Problem to work on: Repeat these records exactly, pictures excluded.

Given entries:
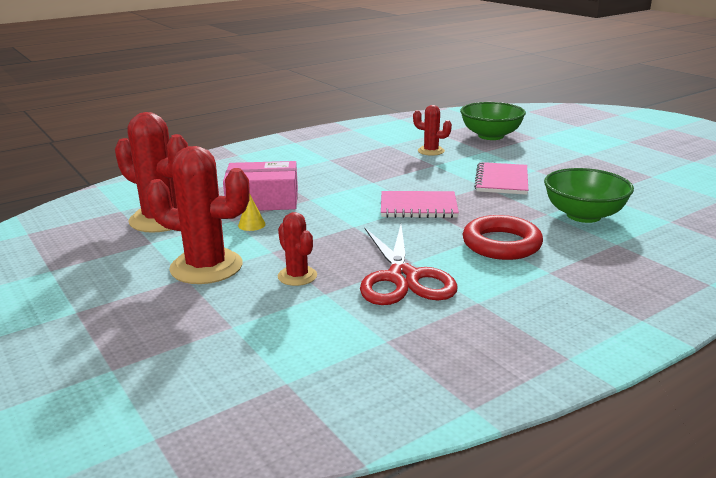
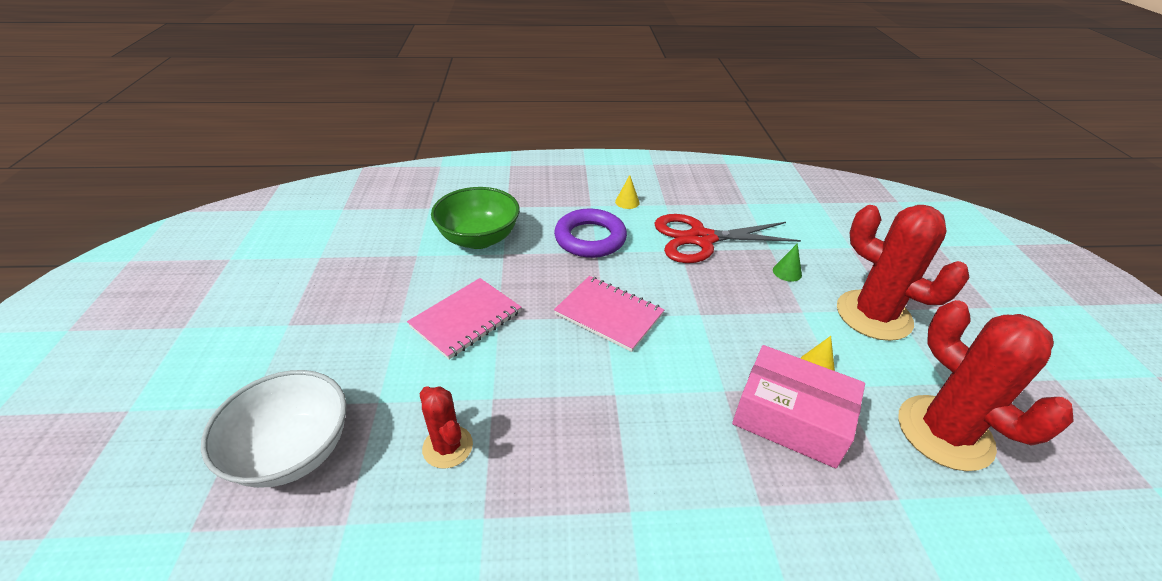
camera: 150 degrees left, 15 degrees up
(297, 276) = (787, 272): red cactus -> green cone
(402, 278) = (701, 239): red scissors -> red scissors turned 120 degrees counterclockwise
(490, 136) = (293, 451): green bowl -> white bowl
(501, 244) = (590, 238): red ring -> purple ring
(520, 289) = (627, 202): none -> yellow cone

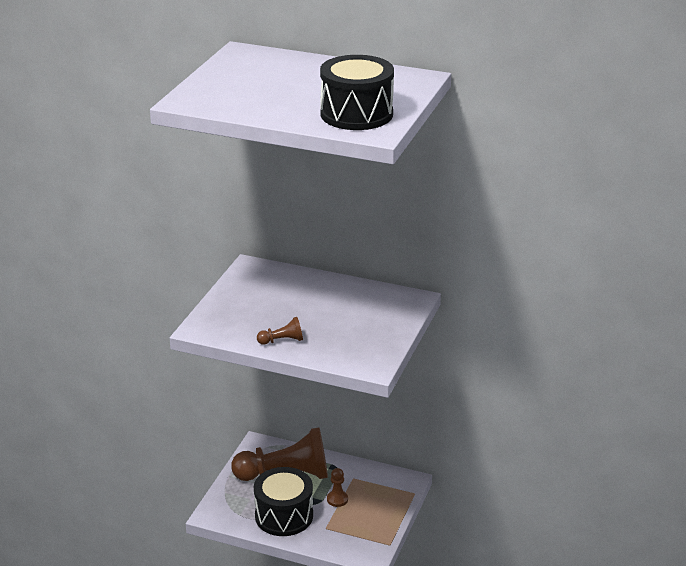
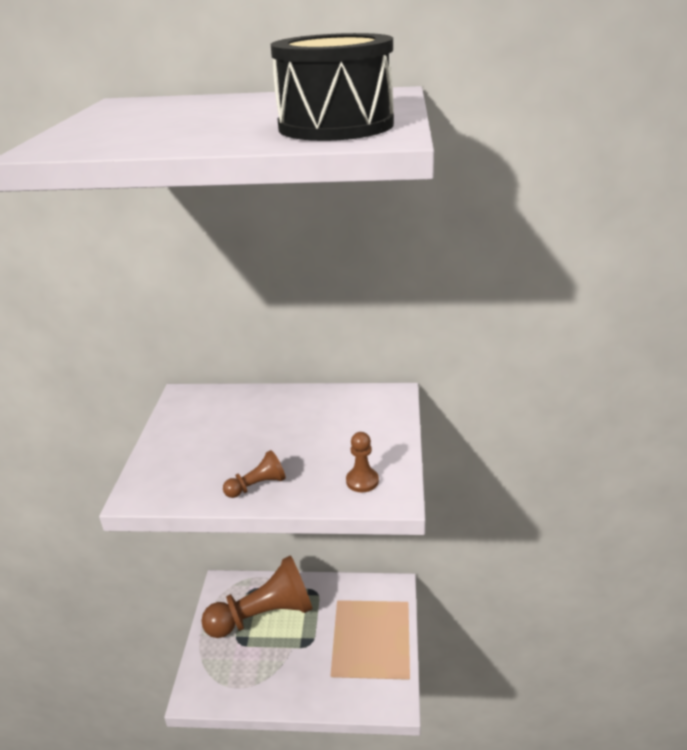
camera: 15 degrees left, 0 degrees up
(284, 516) = (278, 672): black drum -> none
(337, 499) = (330, 632): brown pawn -> brown pawn (362, 481)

Task response:
camera: 150 degrees left, 15 degrees up
(297, 276) = (787, 272): red cactus -> green cone
(402, 278) = (701, 239): red scissors -> red scissors turned 120 degrees counterclockwise
(490, 136) = (293, 451): green bowl -> white bowl
(501, 244) = (590, 238): red ring -> purple ring
(520, 289) = (627, 202): none -> yellow cone

camera: 15 degrees left, 0 degrees up
(284, 516) = (278, 672): black drum -> none
(337, 499) = (330, 632): brown pawn -> brown pawn (362, 481)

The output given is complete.